━━ GIVEN DATA
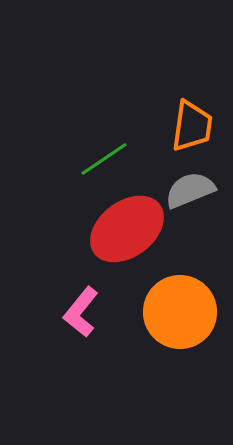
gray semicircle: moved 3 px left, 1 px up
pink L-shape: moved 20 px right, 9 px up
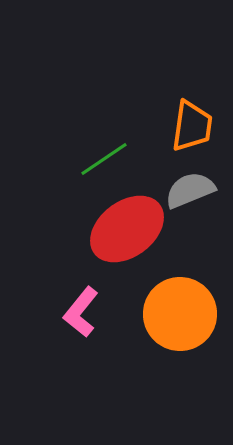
orange circle: moved 2 px down
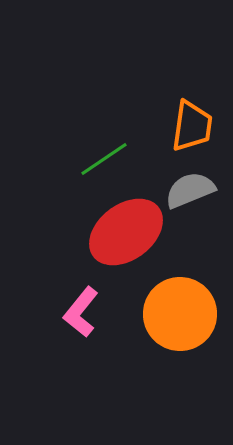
red ellipse: moved 1 px left, 3 px down
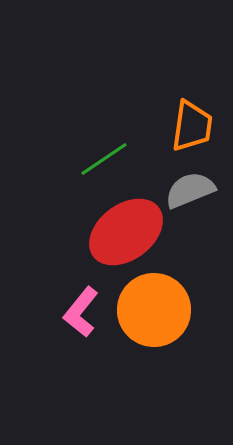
orange circle: moved 26 px left, 4 px up
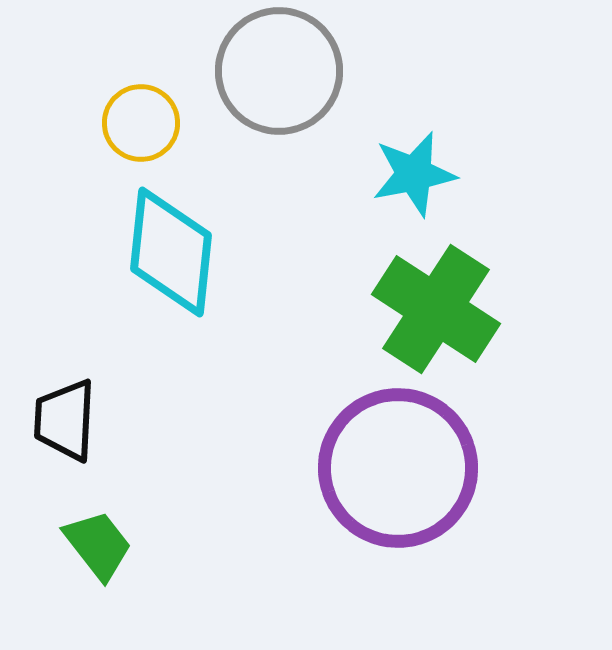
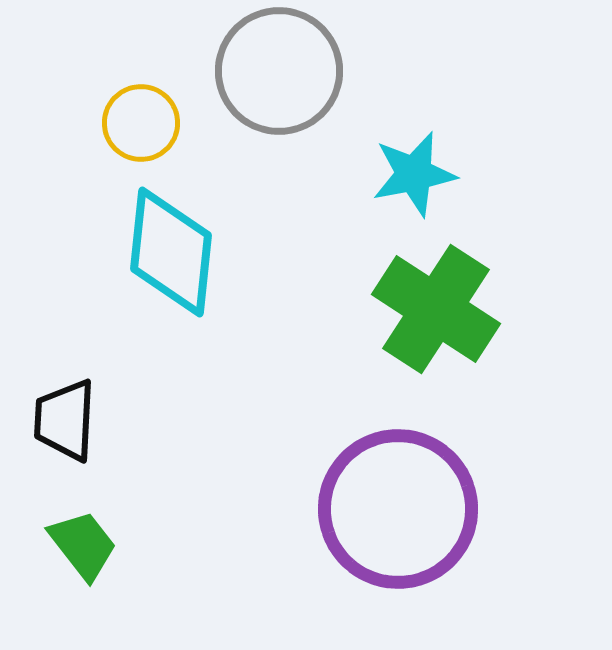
━━━━
- DIRECTION -
Return each line of the items above word for word, but leave out the pictures.

- EXERCISE RESULT -
gray semicircle: moved 3 px left, 1 px up
pink L-shape: moved 20 px right, 9 px up
orange circle: moved 2 px down
red ellipse: moved 1 px left, 3 px down
orange circle: moved 26 px left, 4 px up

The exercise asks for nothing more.